**ENTRIES PROVIDED**
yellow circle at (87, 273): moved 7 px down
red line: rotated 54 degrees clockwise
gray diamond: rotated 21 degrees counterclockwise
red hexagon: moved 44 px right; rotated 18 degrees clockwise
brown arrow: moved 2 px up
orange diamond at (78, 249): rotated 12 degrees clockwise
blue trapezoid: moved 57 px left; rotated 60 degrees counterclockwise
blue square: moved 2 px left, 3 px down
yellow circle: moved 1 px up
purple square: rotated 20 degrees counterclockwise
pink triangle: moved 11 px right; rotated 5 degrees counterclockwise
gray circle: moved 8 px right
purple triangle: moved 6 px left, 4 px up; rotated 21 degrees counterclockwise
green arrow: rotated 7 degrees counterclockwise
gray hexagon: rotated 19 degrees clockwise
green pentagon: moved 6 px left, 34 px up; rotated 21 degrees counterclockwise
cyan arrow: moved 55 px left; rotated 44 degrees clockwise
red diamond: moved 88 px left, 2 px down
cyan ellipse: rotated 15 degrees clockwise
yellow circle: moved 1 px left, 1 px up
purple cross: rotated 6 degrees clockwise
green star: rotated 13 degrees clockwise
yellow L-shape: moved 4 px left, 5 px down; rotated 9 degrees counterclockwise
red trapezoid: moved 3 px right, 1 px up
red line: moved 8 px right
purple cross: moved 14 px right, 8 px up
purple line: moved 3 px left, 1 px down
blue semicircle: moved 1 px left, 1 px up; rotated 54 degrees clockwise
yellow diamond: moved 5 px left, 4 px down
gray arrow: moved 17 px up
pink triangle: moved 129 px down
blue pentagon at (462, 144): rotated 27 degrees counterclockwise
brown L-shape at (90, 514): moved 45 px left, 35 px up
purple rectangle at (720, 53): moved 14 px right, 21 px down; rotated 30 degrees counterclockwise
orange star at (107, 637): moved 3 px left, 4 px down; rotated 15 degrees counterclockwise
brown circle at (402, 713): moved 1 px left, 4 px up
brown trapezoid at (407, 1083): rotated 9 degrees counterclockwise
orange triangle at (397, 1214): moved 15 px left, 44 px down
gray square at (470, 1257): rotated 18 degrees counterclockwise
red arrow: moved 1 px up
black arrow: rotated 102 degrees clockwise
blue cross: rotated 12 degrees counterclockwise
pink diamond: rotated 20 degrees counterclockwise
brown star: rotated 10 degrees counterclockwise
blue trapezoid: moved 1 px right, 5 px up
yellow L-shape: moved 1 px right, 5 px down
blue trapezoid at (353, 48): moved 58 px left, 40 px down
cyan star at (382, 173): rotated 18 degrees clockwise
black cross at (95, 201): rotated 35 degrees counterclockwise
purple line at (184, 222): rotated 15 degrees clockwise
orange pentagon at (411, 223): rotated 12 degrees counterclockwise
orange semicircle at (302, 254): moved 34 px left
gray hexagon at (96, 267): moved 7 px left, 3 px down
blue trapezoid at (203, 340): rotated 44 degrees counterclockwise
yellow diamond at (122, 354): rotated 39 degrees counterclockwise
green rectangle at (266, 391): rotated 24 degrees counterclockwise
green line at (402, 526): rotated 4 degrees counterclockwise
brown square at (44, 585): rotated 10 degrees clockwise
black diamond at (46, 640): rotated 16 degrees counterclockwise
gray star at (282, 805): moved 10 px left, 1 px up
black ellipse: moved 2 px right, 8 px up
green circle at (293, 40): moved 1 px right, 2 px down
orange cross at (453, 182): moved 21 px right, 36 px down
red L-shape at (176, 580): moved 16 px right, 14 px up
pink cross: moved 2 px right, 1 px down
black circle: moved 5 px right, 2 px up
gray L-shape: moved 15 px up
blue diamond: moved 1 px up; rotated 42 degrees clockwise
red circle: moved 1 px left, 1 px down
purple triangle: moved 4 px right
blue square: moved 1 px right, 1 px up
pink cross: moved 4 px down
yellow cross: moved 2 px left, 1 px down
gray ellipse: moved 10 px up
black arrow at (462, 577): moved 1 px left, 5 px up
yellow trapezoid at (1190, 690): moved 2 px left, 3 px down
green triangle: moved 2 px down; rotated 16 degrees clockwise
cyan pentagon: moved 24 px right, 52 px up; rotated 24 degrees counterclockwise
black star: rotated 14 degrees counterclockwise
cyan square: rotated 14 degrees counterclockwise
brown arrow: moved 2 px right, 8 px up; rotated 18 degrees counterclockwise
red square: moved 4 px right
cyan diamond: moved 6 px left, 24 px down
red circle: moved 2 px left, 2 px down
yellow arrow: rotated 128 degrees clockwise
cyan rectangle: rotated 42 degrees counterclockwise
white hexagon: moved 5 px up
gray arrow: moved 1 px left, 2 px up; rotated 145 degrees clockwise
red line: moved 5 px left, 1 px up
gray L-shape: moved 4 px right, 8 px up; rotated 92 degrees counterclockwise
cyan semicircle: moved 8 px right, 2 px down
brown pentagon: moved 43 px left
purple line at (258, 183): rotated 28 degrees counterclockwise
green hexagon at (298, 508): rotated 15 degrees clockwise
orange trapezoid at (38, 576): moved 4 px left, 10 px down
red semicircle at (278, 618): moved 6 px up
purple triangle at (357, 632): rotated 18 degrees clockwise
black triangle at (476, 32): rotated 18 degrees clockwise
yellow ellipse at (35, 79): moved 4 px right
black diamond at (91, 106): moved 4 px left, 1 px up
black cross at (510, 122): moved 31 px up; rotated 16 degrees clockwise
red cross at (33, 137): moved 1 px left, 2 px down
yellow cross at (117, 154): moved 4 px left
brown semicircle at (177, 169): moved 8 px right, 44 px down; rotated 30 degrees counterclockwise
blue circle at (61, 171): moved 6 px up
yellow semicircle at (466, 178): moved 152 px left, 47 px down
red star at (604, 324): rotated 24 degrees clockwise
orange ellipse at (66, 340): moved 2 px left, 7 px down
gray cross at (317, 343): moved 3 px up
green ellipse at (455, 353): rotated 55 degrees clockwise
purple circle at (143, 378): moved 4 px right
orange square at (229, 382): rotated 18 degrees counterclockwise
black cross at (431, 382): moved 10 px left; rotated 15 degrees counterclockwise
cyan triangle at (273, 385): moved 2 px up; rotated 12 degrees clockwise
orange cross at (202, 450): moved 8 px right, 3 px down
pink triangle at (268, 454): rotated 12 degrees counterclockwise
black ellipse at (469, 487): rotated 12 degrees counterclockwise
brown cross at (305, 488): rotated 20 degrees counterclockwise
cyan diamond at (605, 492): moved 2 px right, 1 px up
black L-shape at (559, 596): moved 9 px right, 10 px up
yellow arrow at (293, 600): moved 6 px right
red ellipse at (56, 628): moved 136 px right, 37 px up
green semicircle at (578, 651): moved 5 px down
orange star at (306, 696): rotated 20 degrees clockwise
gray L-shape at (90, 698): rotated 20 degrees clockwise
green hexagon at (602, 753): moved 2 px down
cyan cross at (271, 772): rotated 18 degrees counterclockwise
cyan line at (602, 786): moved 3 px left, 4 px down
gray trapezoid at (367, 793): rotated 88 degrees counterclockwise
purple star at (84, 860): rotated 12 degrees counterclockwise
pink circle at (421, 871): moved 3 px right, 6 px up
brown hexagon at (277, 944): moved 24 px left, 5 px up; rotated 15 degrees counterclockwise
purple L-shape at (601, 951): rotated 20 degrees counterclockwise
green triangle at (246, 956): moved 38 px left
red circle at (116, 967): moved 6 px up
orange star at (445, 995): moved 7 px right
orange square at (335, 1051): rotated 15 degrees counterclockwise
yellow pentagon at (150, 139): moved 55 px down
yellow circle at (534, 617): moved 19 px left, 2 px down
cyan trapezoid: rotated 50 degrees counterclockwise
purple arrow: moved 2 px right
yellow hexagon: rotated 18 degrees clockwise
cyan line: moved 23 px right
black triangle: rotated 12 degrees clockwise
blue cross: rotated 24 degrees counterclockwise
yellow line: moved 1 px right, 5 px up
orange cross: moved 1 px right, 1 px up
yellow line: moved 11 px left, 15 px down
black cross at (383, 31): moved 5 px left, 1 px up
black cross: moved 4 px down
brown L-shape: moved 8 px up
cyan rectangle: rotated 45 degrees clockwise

**WHAT YOU NEED TO DO**
Lines from the top of the data above through the line containing "purple cross: rotated 6 degrees clockwise" must be repeated exactly. All other lines stay out.

**RESULT**
yellow circle at (87, 273): moved 7 px down
red line: rotated 54 degrees clockwise
gray diamond: rotated 21 degrees counterclockwise
red hexagon: moved 44 px right; rotated 18 degrees clockwise
brown arrow: moved 2 px up
orange diamond at (78, 249): rotated 12 degrees clockwise
blue trapezoid: moved 57 px left; rotated 60 degrees counterclockwise
blue square: moved 2 px left, 3 px down
yellow circle: moved 1 px up
purple square: rotated 20 degrees counterclockwise
pink triangle: moved 11 px right; rotated 5 degrees counterclockwise
gray circle: moved 8 px right
purple triangle: moved 6 px left, 4 px up; rotated 21 degrees counterclockwise
green arrow: rotated 7 degrees counterclockwise
gray hexagon: rotated 19 degrees clockwise
green pentagon: moved 6 px left, 34 px up; rotated 21 degrees counterclockwise
cyan arrow: moved 55 px left; rotated 44 degrees clockwise
red diamond: moved 88 px left, 2 px down
cyan ellipse: rotated 15 degrees clockwise
yellow circle: moved 1 px left, 1 px up
purple cross: rotated 6 degrees clockwise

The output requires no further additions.